─── Extracted entries

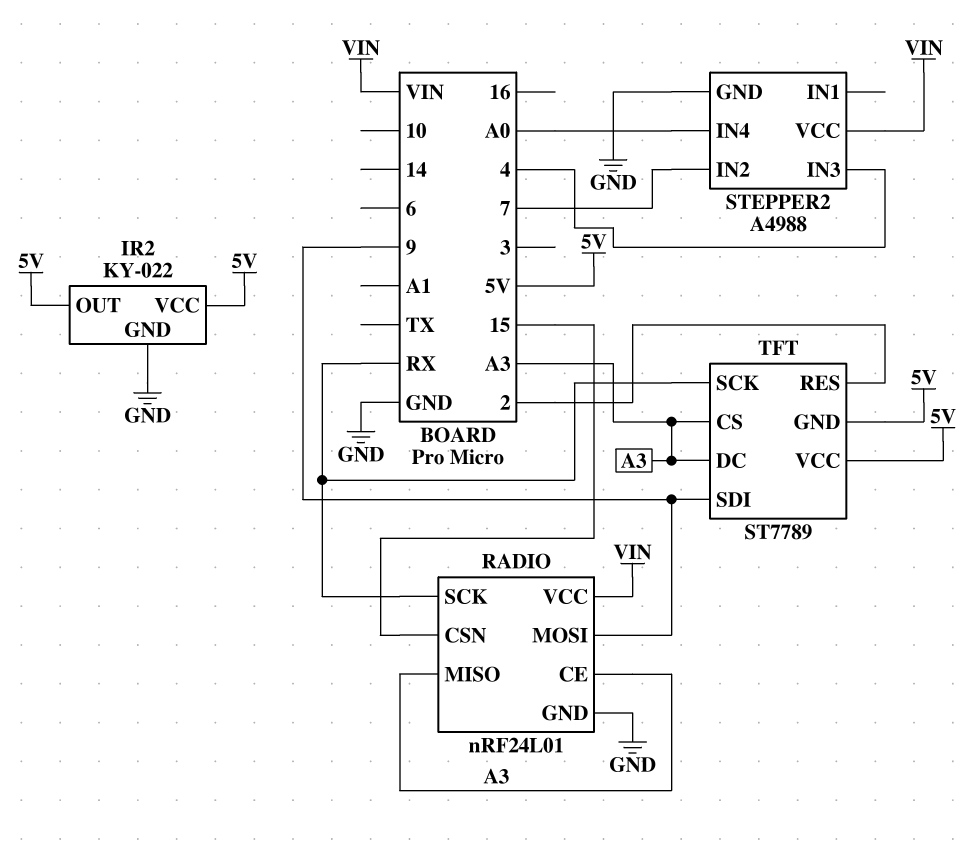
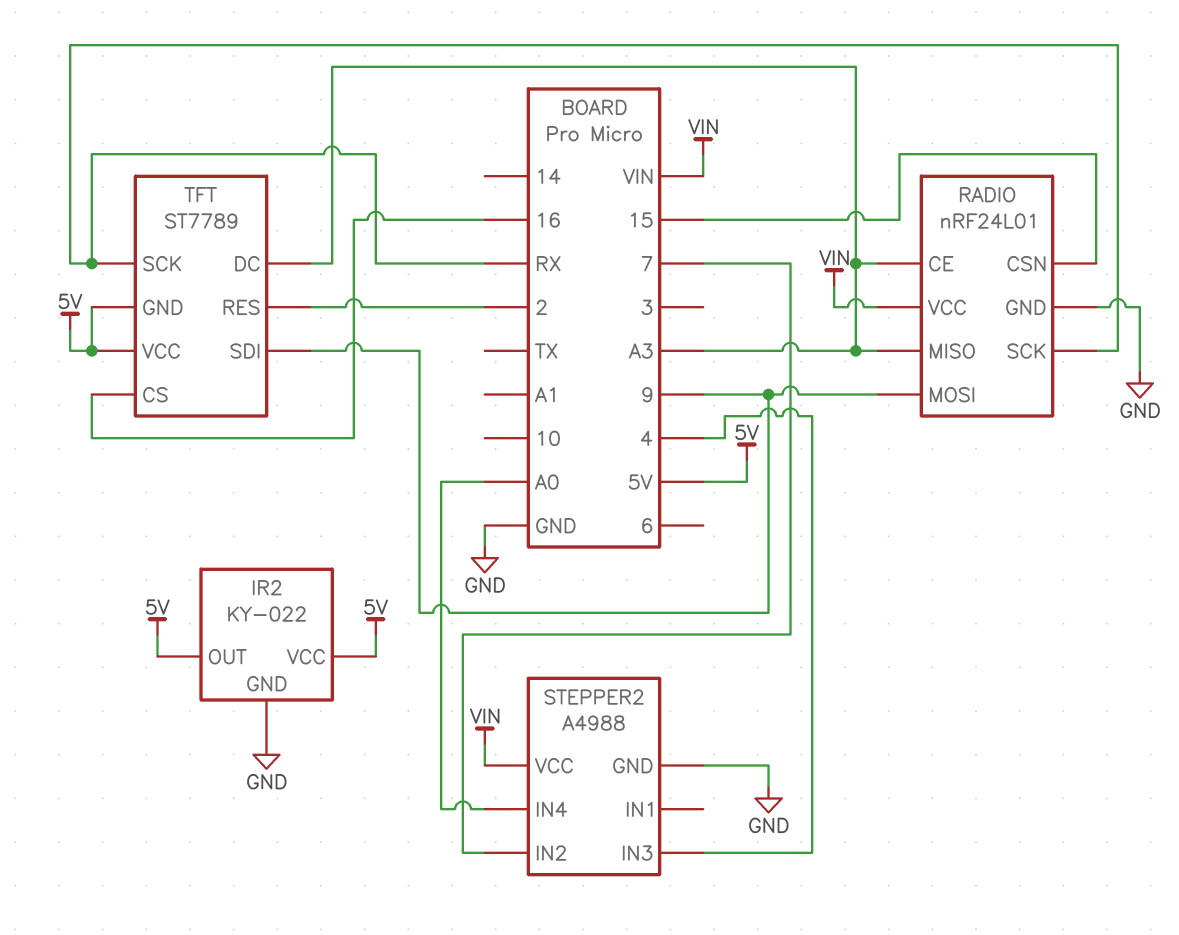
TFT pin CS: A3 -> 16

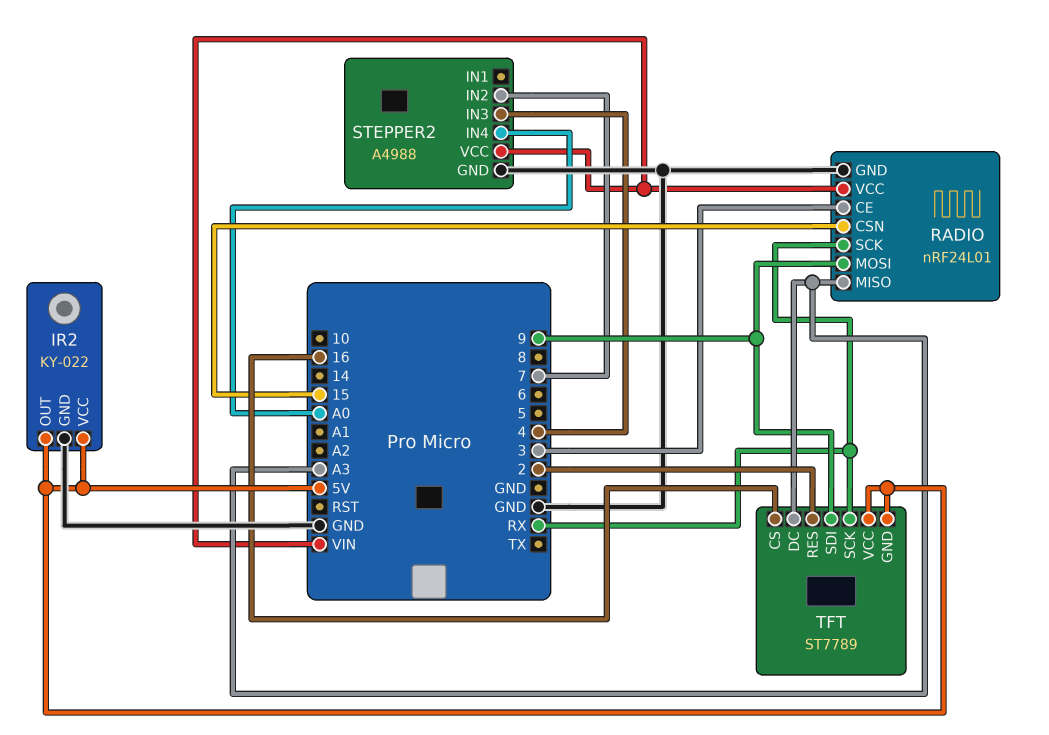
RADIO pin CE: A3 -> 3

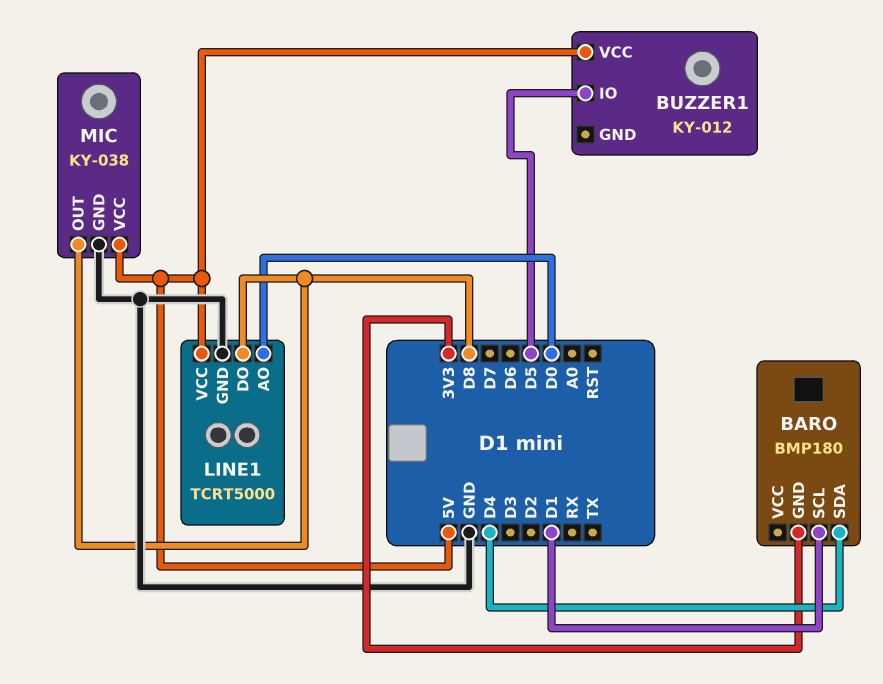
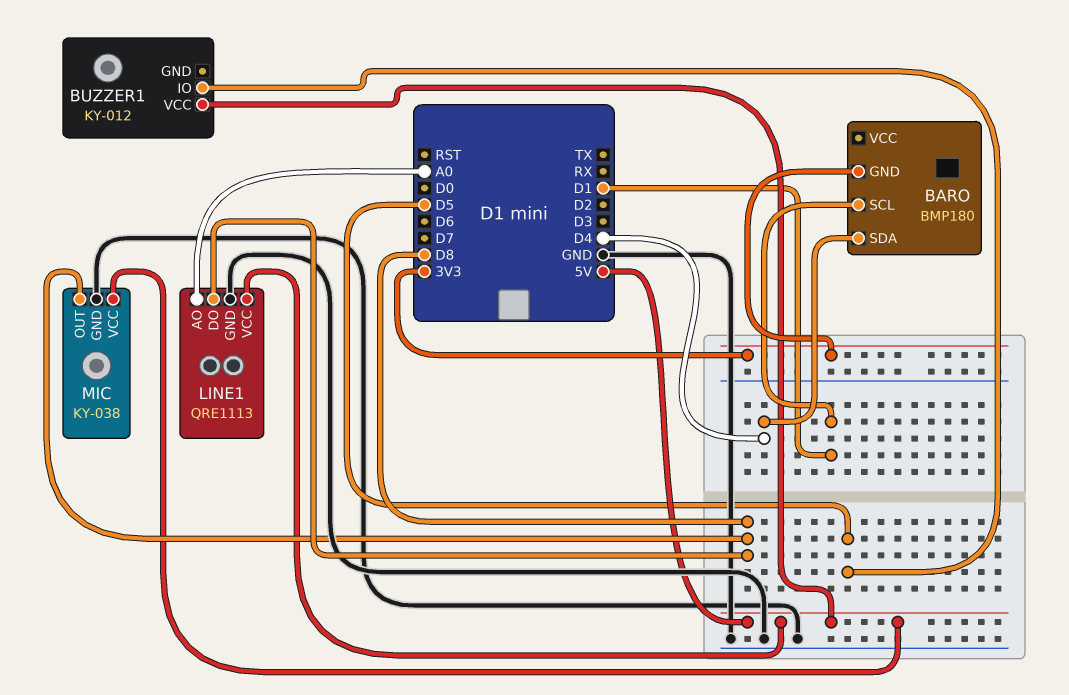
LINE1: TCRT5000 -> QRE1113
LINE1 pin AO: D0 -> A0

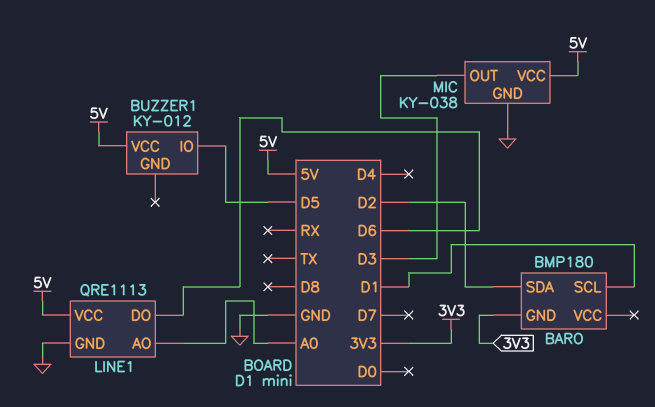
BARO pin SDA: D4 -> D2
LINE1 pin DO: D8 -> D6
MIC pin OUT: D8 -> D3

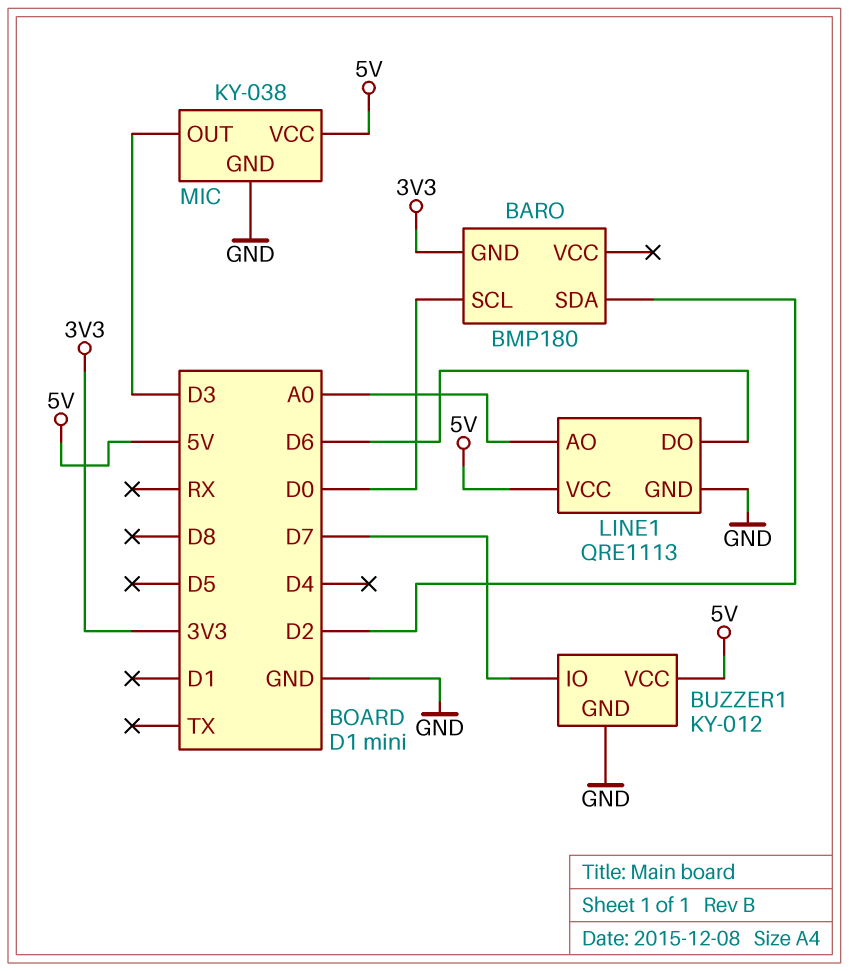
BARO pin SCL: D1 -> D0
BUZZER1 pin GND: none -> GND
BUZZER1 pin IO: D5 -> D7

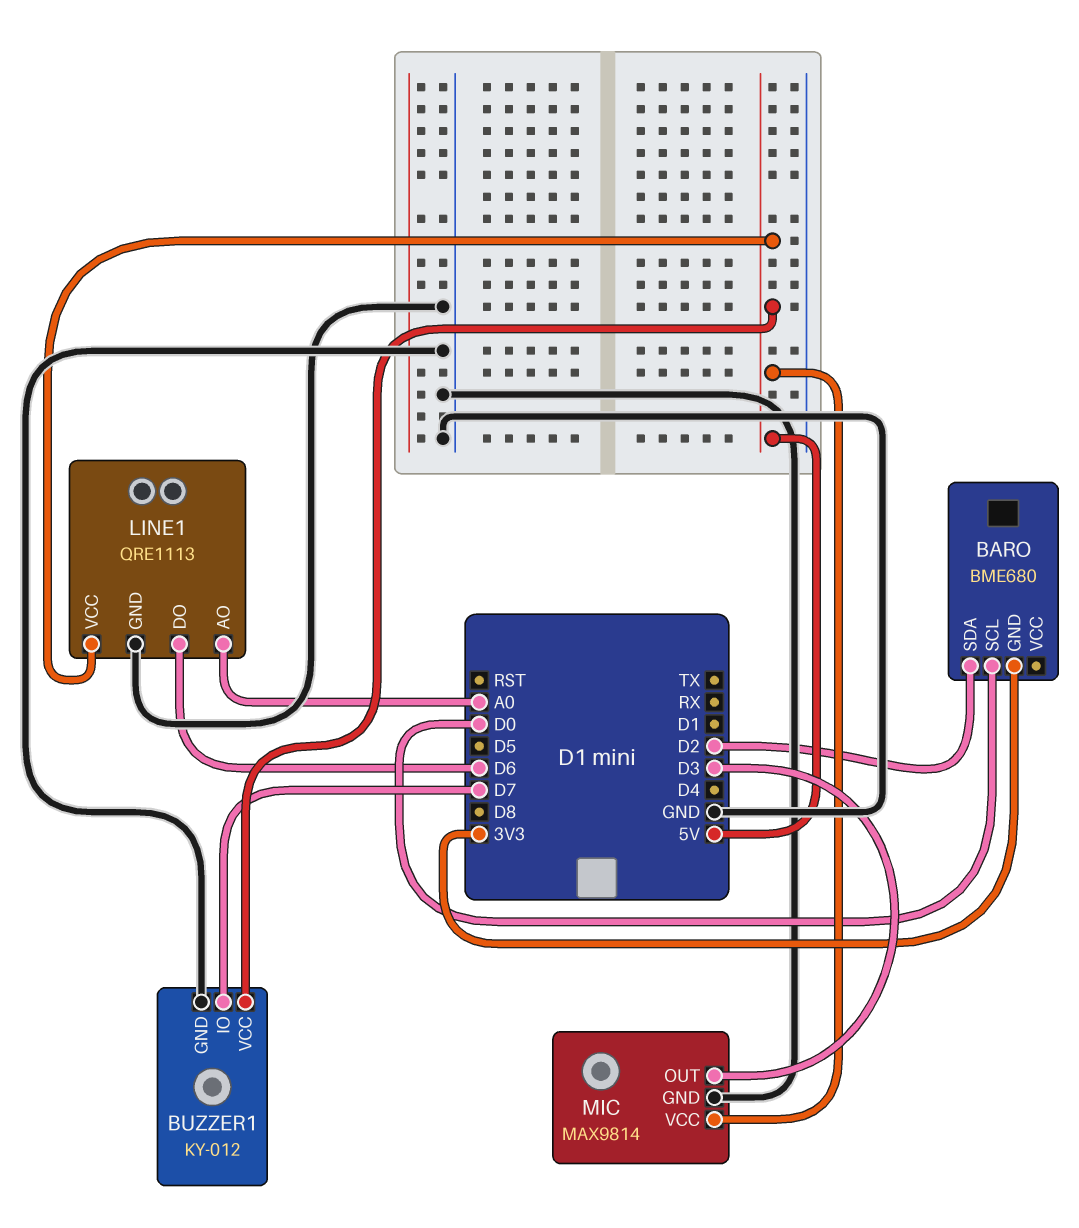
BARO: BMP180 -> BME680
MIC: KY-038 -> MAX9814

──────

● **Required action**
With images omitted, output the data exactly as given.

● **Finished task**
TFT pin CS: A3 -> 16

RADIO pin CE: A3 -> 3

LINE1: TCRT5000 -> QRE1113
LINE1 pin AO: D0 -> A0

BARO pin SDA: D4 -> D2
LINE1 pin DO: D8 -> D6
MIC pin OUT: D8 -> D3

BARO pin SCL: D1 -> D0
BUZZER1 pin GND: none -> GND
BUZZER1 pin IO: D5 -> D7

BARO: BMP180 -> BME680
MIC: KY-038 -> MAX9814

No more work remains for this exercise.